WORK REQUEST:
In the material below, list every line carrying the string "degrees".

DATASET SECTION:

==*==

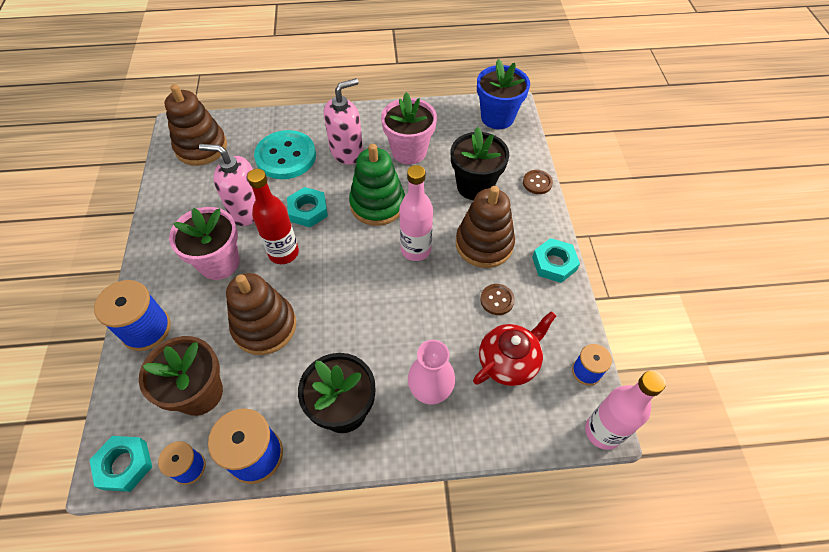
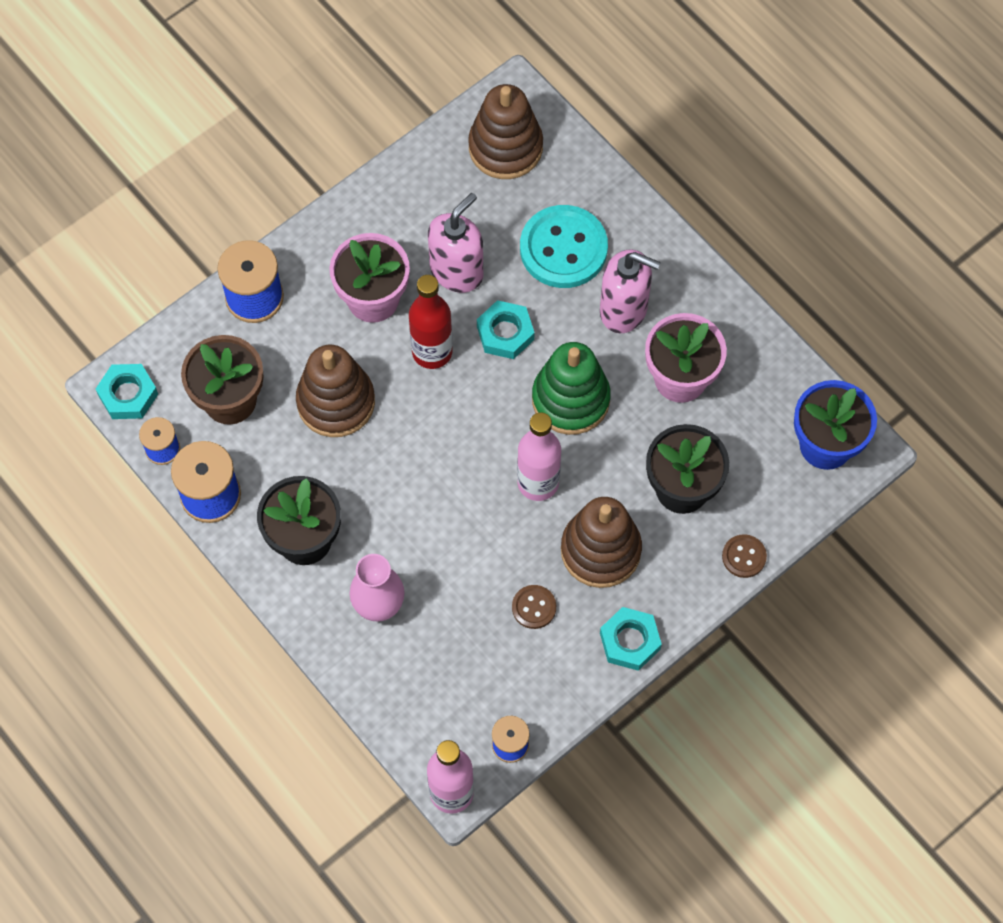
camera: 55 degrees right, 10 degrees up
(247, 211) = (457, 271): pink soap dispenser -> pink soap dispenser turned 60 degrees clockwise
(509, 362) = (466, 662): red teapot -> none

==*==

YOUR RESPONSE:
camera: 55 degrees right, 10 degrees up
(247, 211) = (457, 271): pink soap dispenser -> pink soap dispenser turned 60 degrees clockwise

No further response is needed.